Try it ▸
Give again, word for word, every line below from the one that has "camera: 45 degrees right, 10 degrees down" through the one that has "turquoise notebook [503,284] -> none", both included, and no others.
Source records START
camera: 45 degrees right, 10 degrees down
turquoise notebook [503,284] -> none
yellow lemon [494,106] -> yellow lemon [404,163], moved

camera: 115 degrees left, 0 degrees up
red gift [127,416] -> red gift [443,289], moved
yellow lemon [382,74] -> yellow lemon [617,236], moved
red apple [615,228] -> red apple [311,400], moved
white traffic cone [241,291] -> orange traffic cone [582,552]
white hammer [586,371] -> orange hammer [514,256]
Source records END
Source records START
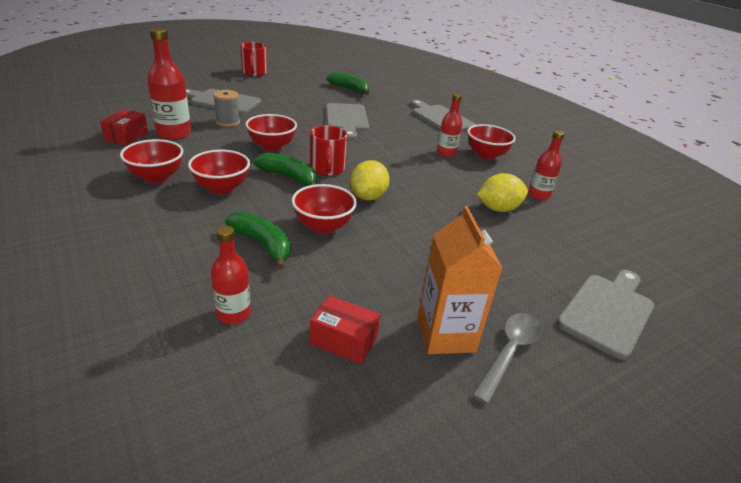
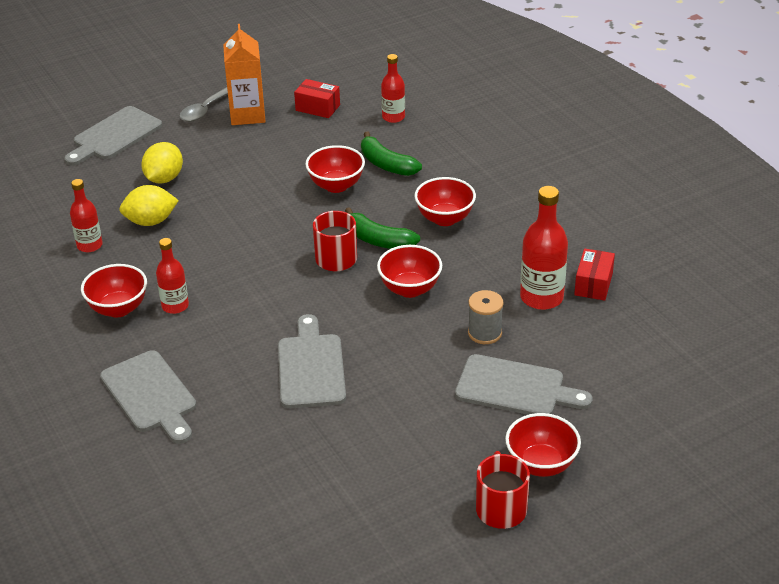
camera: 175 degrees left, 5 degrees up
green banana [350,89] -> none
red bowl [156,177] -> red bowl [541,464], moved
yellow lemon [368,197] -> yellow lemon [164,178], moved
Source records END
Source records START
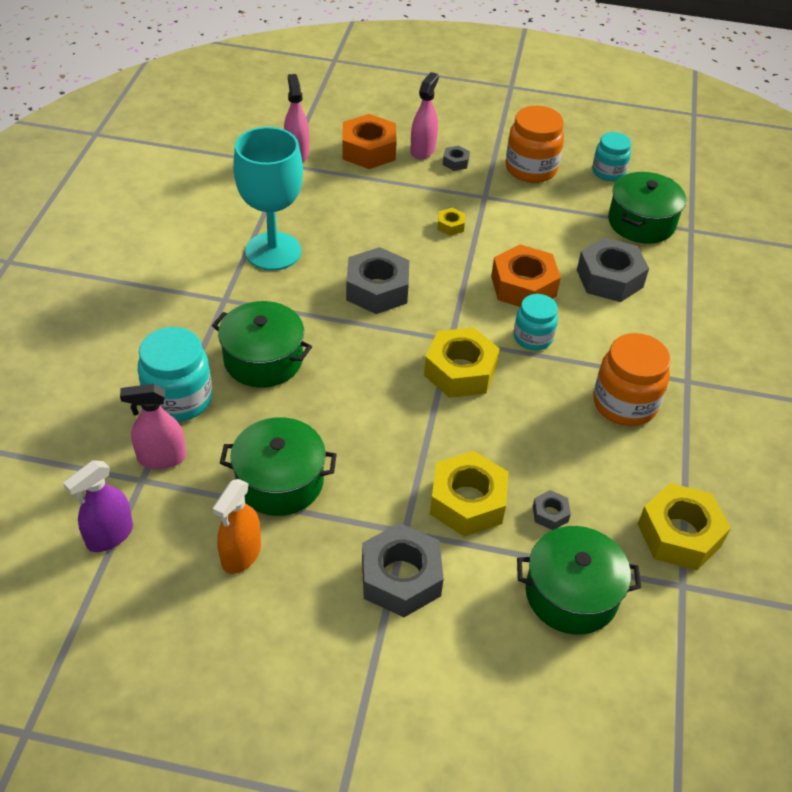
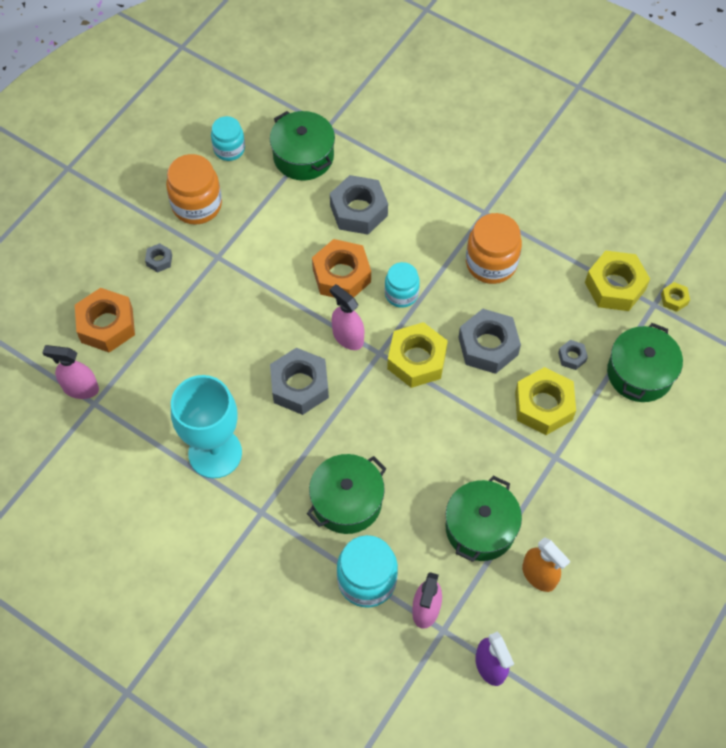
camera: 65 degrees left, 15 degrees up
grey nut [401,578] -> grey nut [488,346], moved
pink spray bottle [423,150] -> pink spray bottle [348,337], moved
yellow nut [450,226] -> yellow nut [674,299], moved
Source records END
Task result ▸
camera: 45 degrees right, 10 degrees down
turquoise notebook [503,284] -> none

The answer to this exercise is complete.